**EXCERPTED DATA**
::::::::

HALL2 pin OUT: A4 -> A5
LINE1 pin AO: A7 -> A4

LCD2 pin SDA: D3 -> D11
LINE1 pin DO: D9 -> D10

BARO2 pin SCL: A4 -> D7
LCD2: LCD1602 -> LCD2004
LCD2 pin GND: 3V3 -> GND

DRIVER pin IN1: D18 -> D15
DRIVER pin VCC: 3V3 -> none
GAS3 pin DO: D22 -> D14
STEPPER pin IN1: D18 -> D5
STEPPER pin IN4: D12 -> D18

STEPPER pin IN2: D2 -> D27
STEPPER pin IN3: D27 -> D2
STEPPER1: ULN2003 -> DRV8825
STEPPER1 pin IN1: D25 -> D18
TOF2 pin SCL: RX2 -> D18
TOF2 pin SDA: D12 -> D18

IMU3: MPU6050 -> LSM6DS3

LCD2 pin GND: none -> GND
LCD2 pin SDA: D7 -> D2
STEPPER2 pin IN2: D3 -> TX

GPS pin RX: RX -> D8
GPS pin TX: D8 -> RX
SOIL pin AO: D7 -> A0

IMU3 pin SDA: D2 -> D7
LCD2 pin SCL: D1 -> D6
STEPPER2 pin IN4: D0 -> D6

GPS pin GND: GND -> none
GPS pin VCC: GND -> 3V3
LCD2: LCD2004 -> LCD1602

::::::::

**REQUIRED WORK**
Set down each line of the material above without a single alteration.

**ANSWER SPACE**
HALL2 pin OUT: A4 -> A5
LINE1 pin AO: A7 -> A4

LCD2 pin SDA: D3 -> D11
LINE1 pin DO: D9 -> D10

BARO2 pin SCL: A4 -> D7
LCD2: LCD1602 -> LCD2004
LCD2 pin GND: 3V3 -> GND

DRIVER pin IN1: D18 -> D15
DRIVER pin VCC: 3V3 -> none
GAS3 pin DO: D22 -> D14
STEPPER pin IN1: D18 -> D5
STEPPER pin IN4: D12 -> D18

STEPPER pin IN2: D2 -> D27
STEPPER pin IN3: D27 -> D2
STEPPER1: ULN2003 -> DRV8825
STEPPER1 pin IN1: D25 -> D18
TOF2 pin SCL: RX2 -> D18
TOF2 pin SDA: D12 -> D18

IMU3: MPU6050 -> LSM6DS3

LCD2 pin GND: none -> GND
LCD2 pin SDA: D7 -> D2
STEPPER2 pin IN2: D3 -> TX

GPS pin RX: RX -> D8
GPS pin TX: D8 -> RX
SOIL pin AO: D7 -> A0

IMU3 pin SDA: D2 -> D7
LCD2 pin SCL: D1 -> D6
STEPPER2 pin IN4: D0 -> D6

GPS pin GND: GND -> none
GPS pin VCC: GND -> 3V3
LCD2: LCD2004 -> LCD1602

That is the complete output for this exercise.